**Required work:** Using the listing below, set down exactly the lines starting at the line that contains "T4: NPN (B W13, C" and ending at the line that contains "U2 pin CO: none -> VCC", both included, and no others.

**Data records:**
=-=-=-=-=

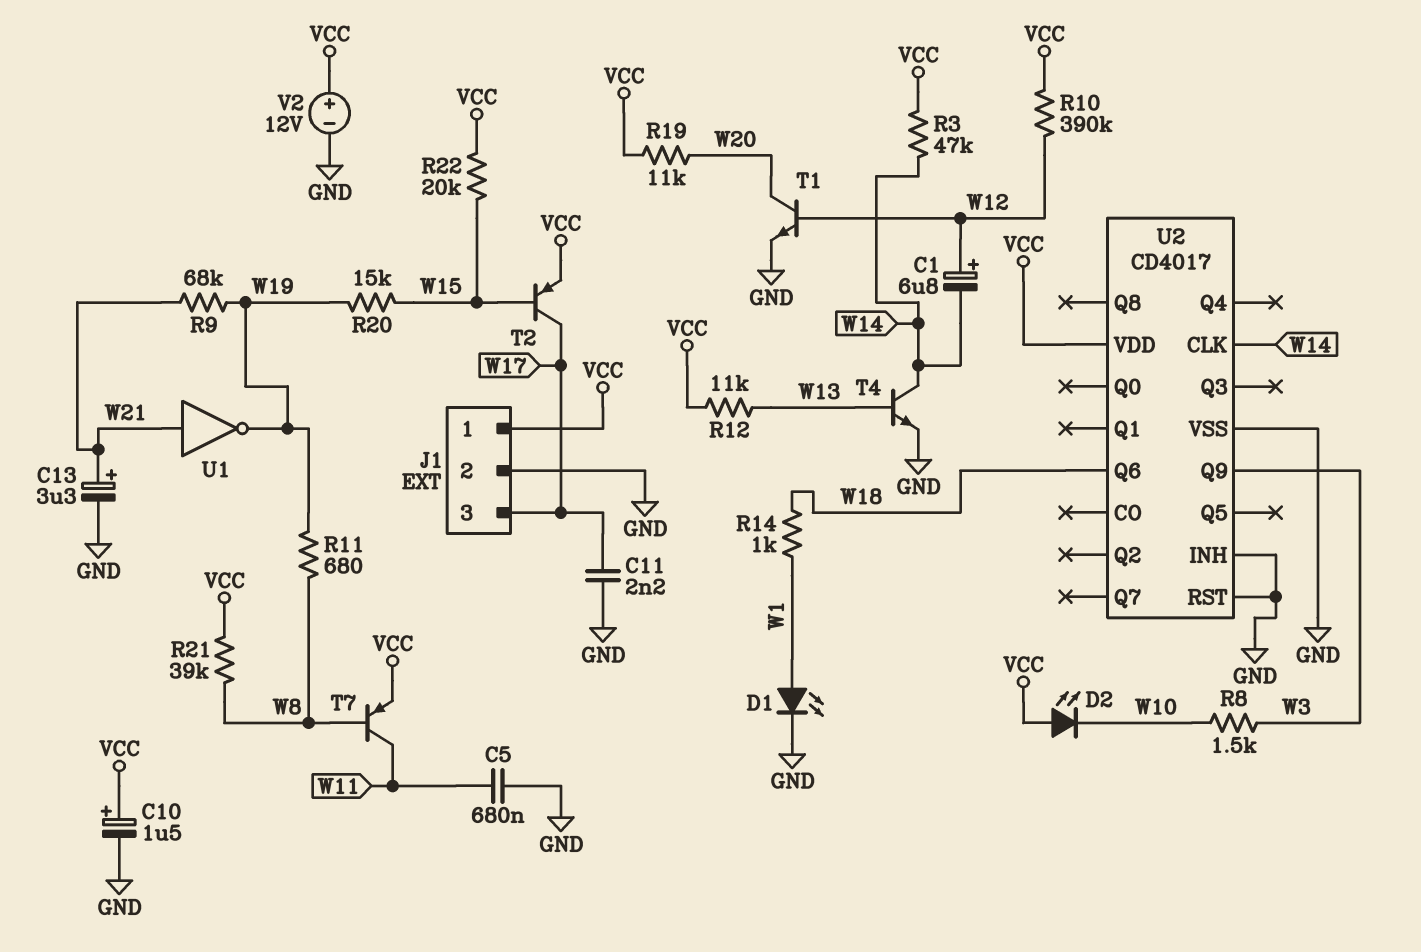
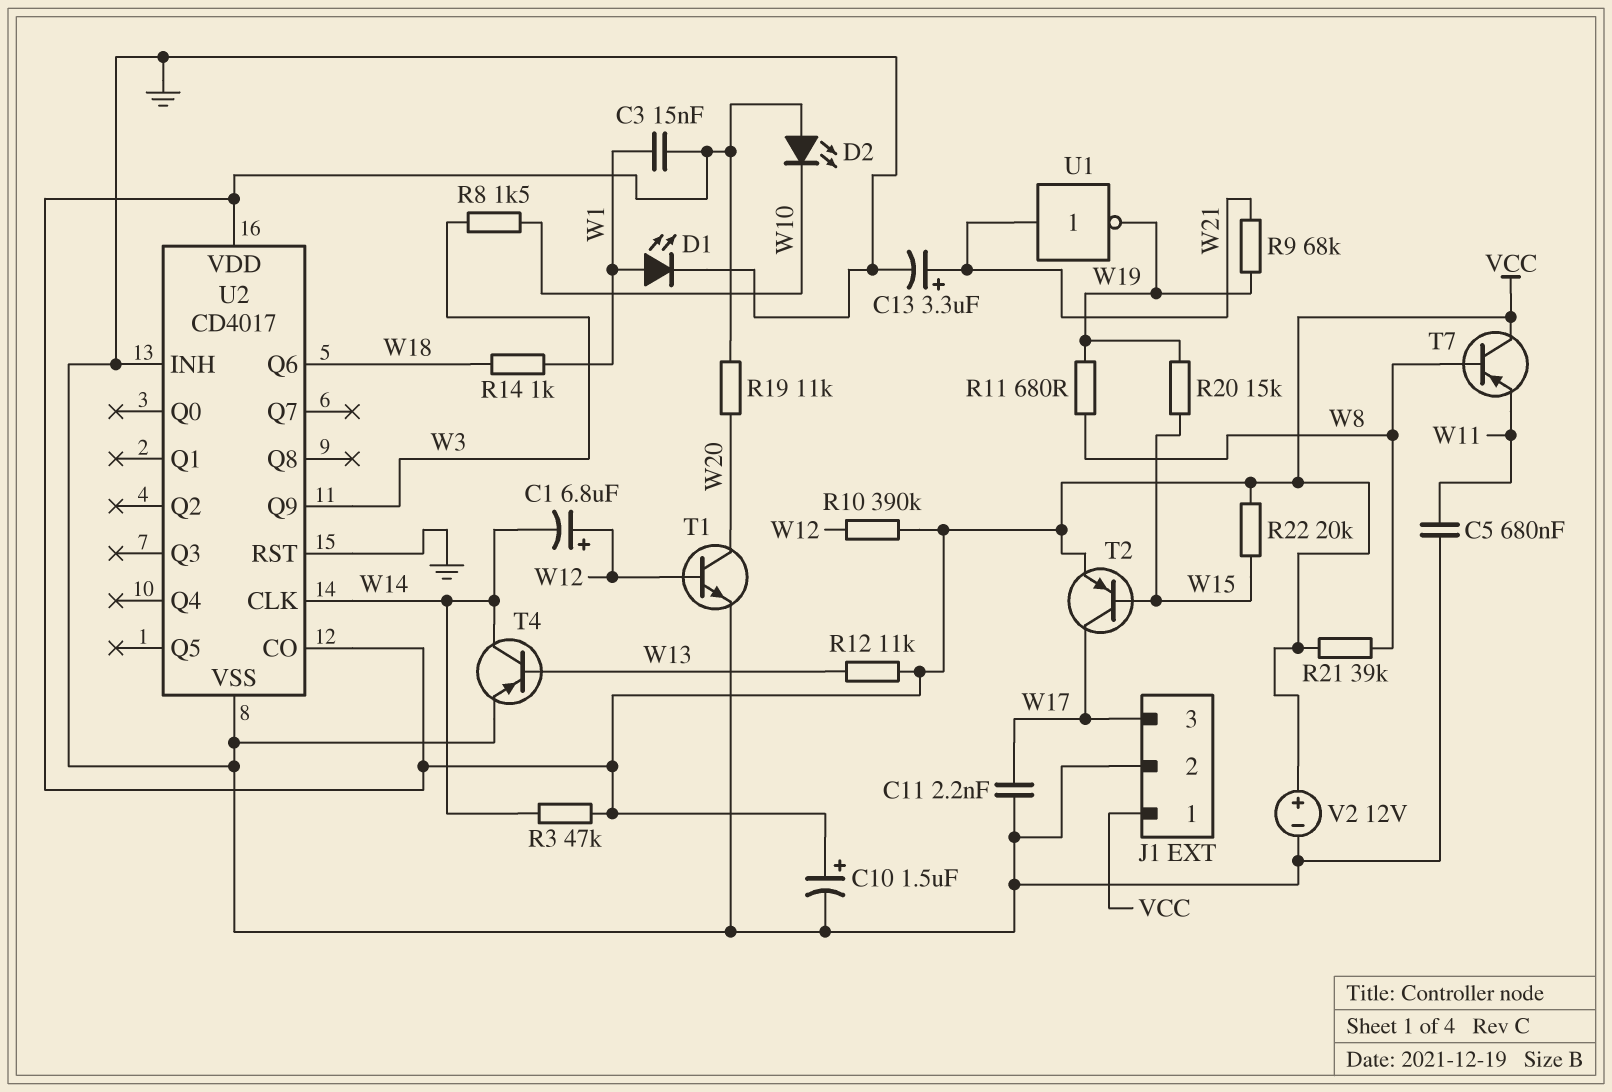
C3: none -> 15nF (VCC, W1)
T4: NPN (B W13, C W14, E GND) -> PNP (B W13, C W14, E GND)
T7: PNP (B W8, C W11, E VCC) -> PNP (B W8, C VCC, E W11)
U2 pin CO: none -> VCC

=-=-=-=-=

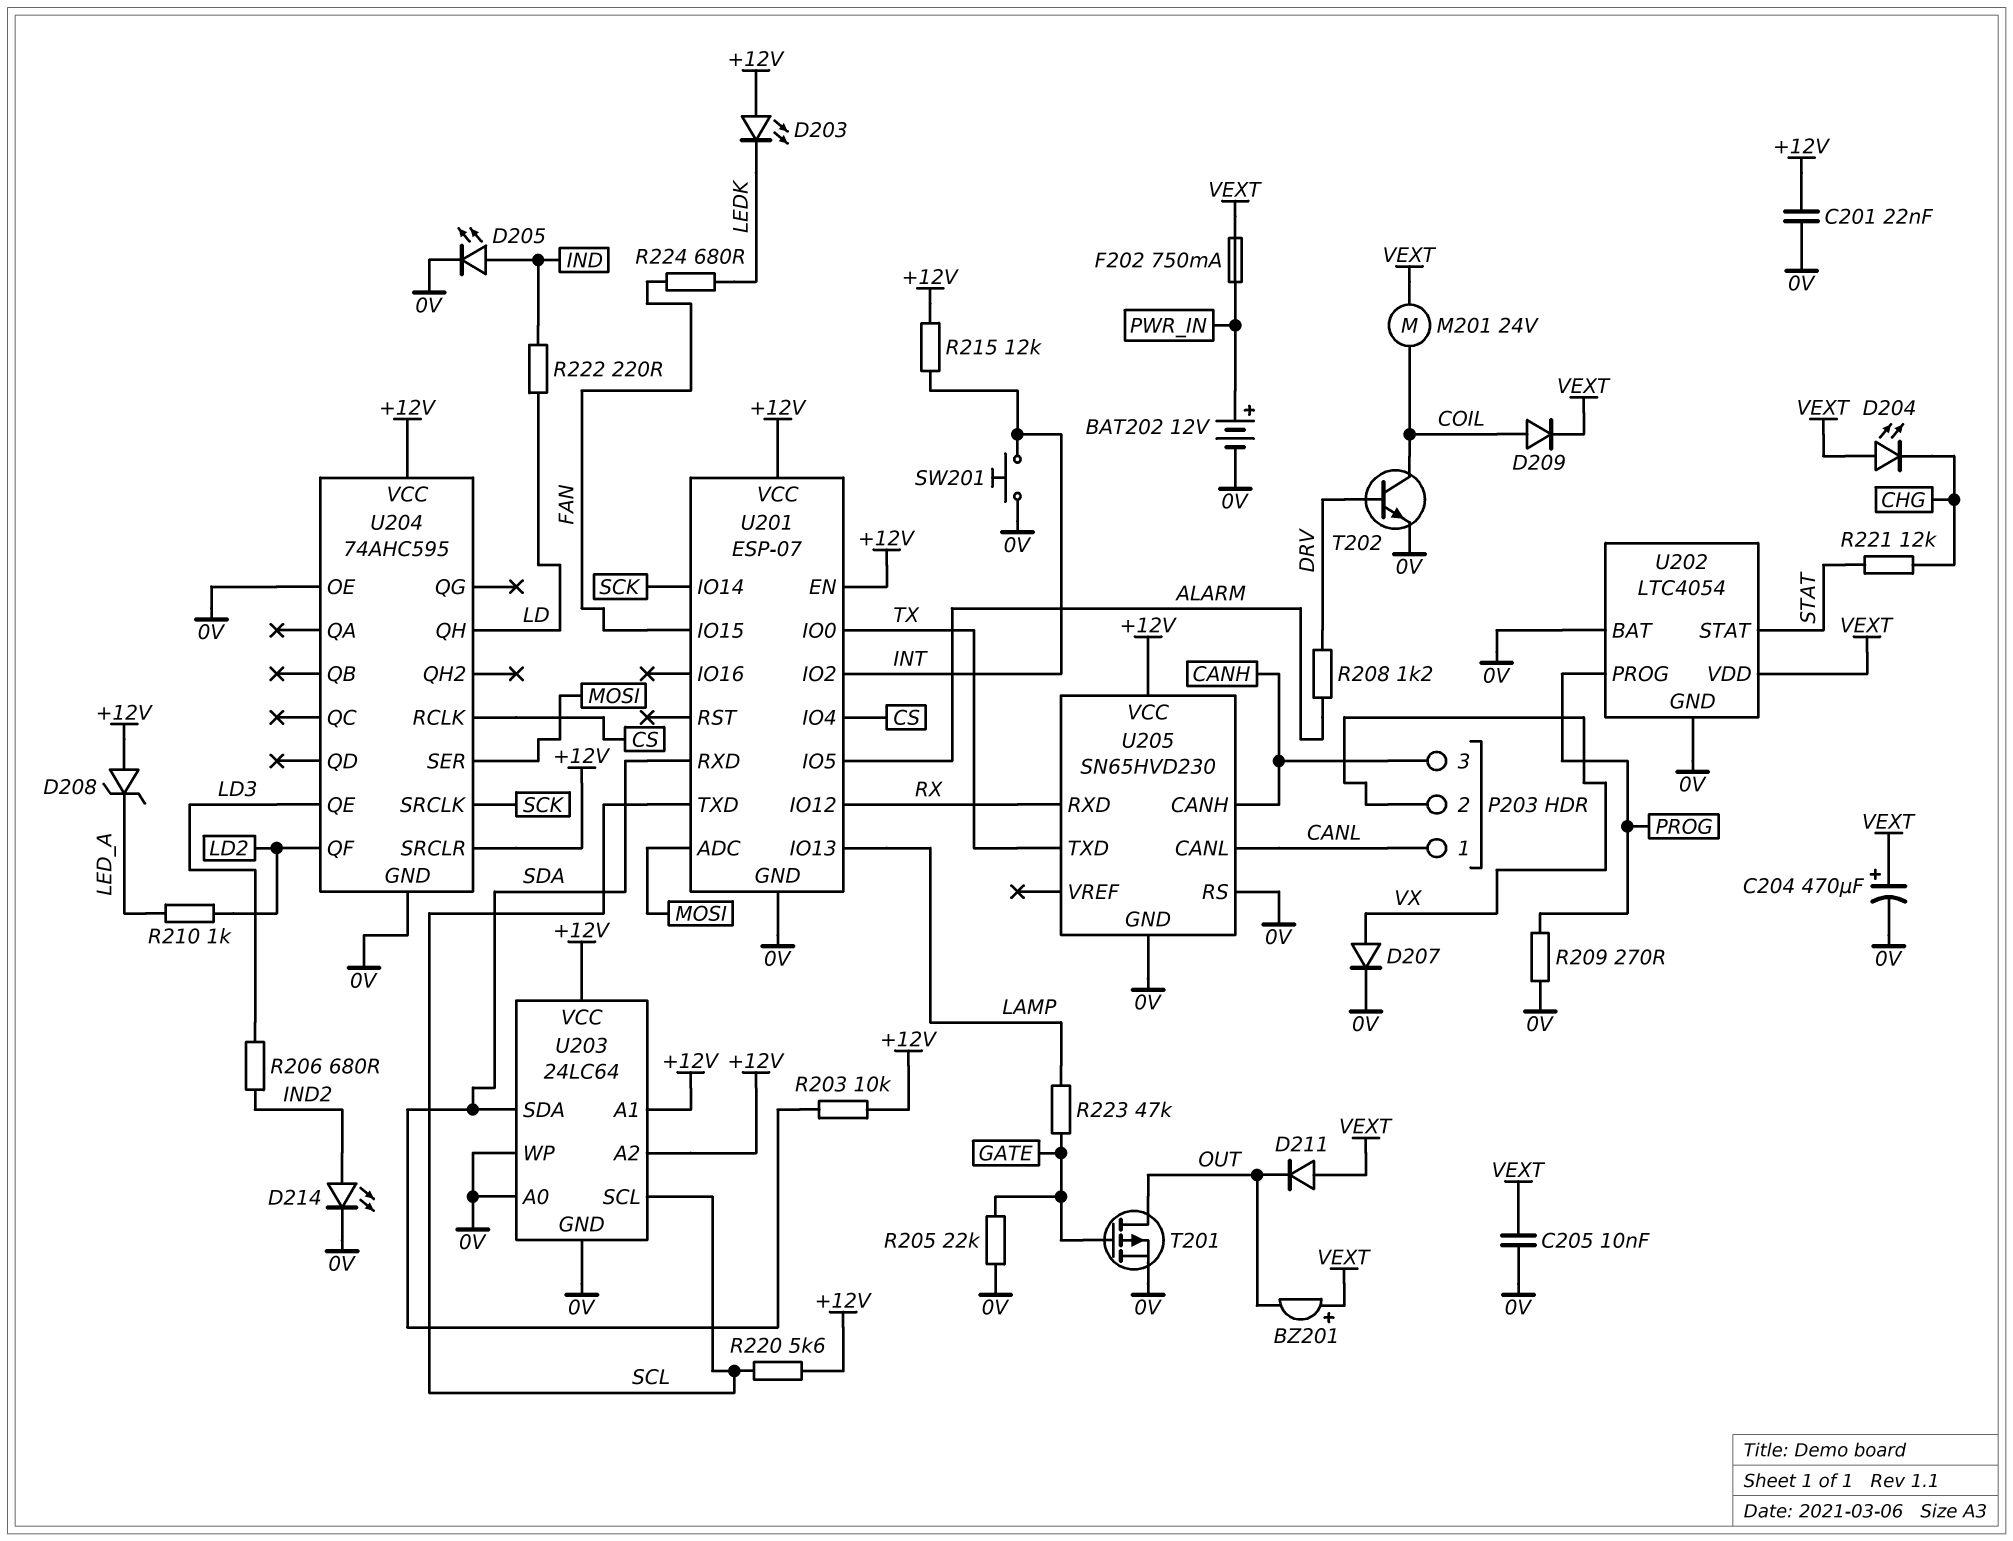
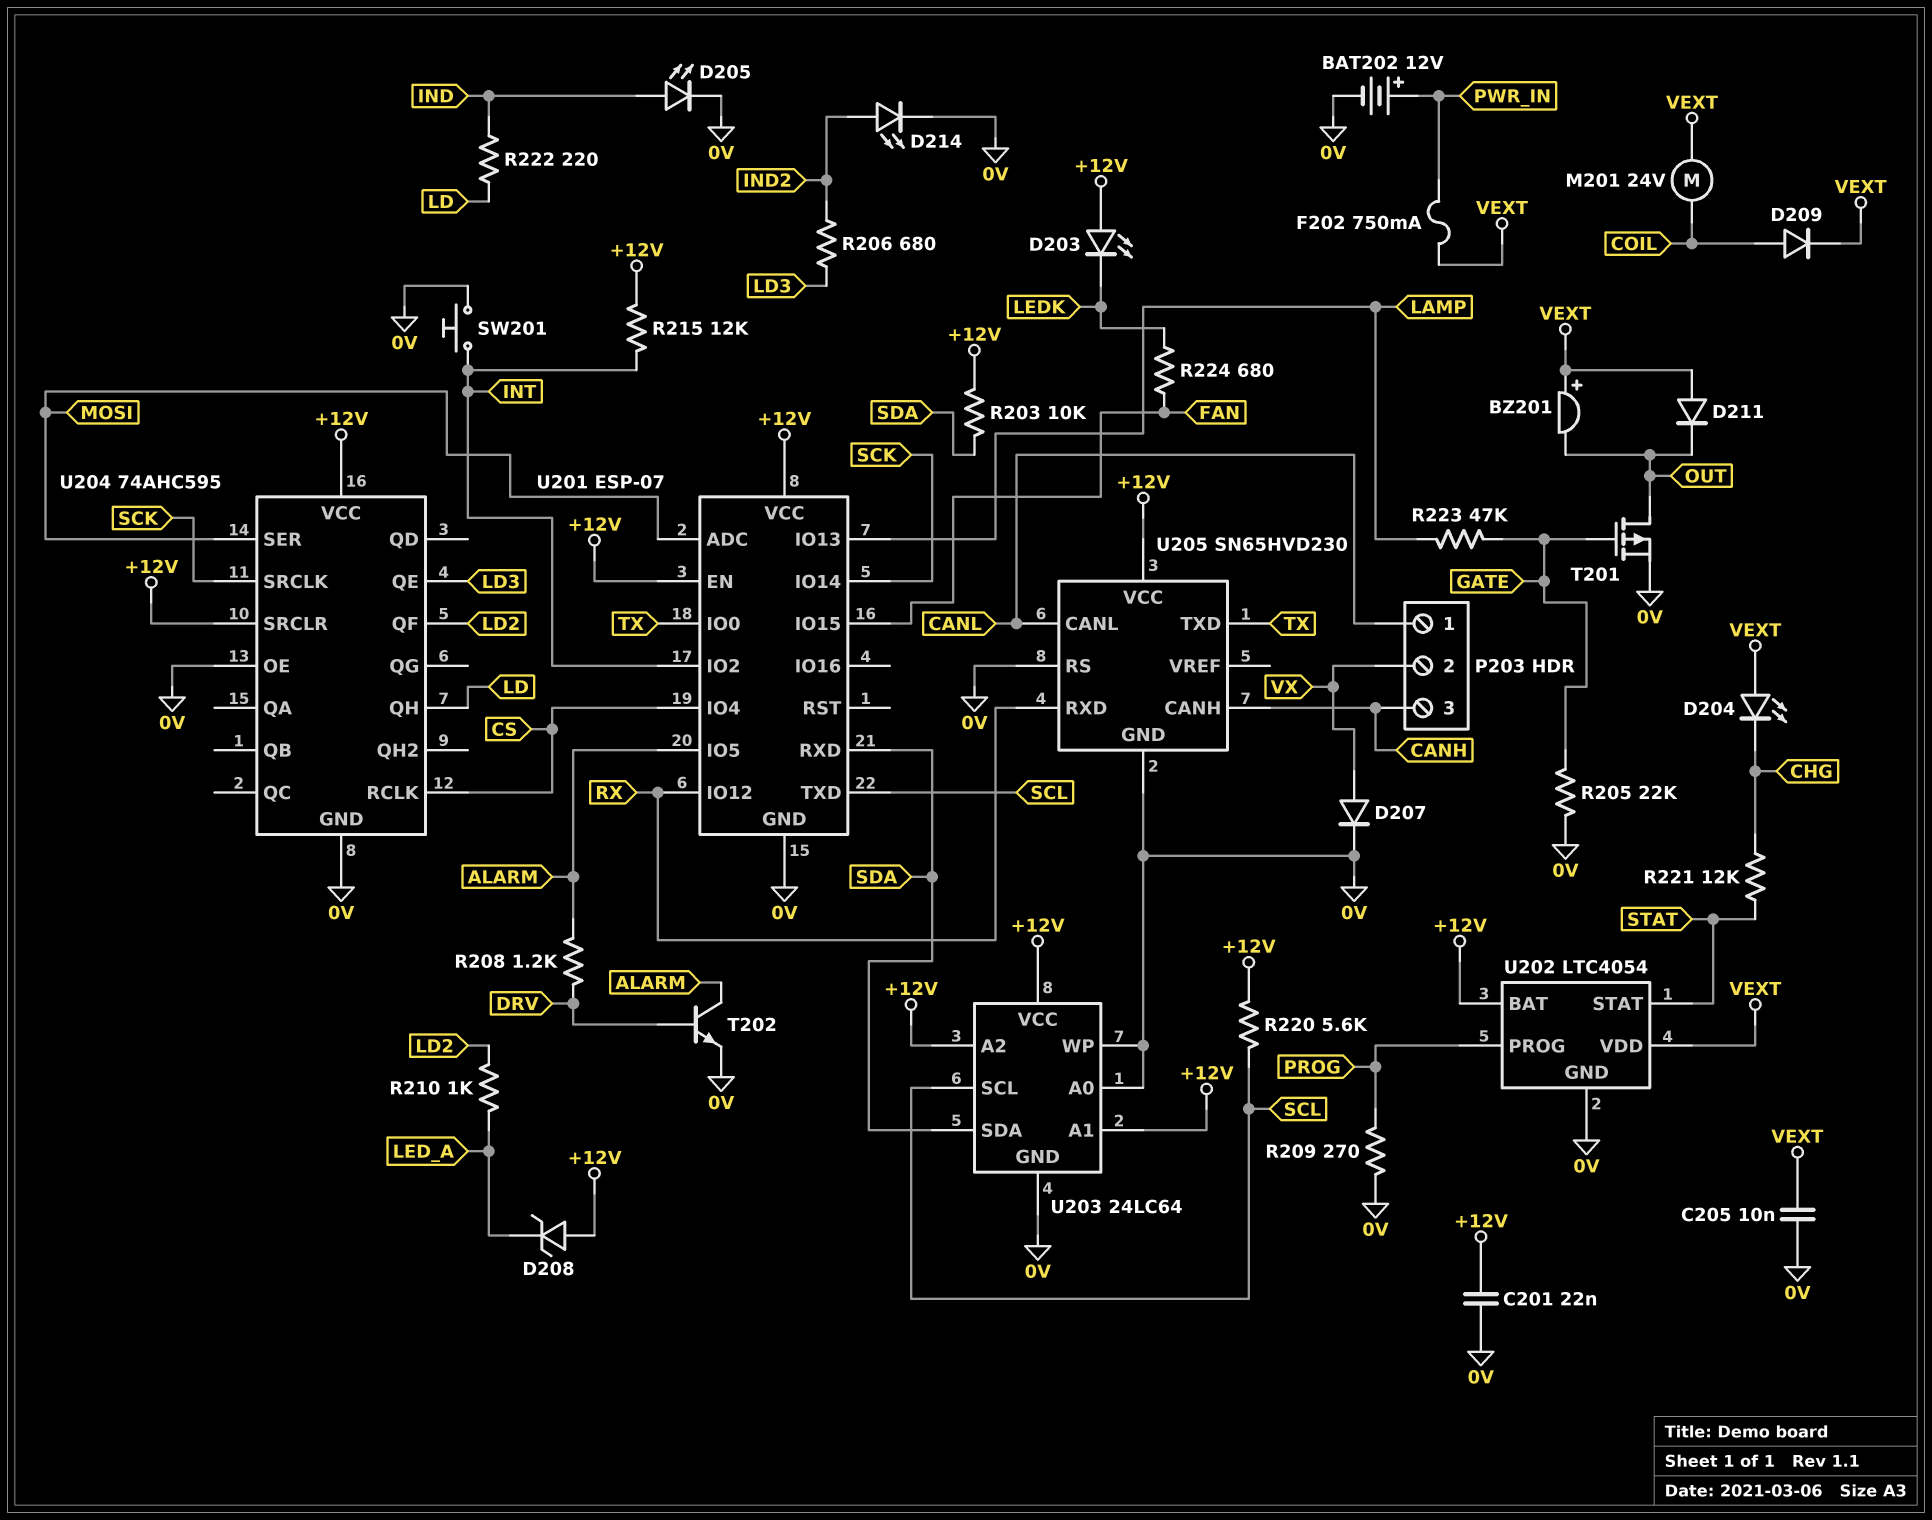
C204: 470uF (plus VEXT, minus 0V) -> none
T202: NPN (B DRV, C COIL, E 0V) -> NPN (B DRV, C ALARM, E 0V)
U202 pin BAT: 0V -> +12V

=-=-=-=-=

**Output of the task:**
T4: NPN (B W13, C W14, E GND) -> PNP (B W13, C W14, E GND)
T7: PNP (B W8, C W11, E VCC) -> PNP (B W8, C VCC, E W11)
U2 pin CO: none -> VCC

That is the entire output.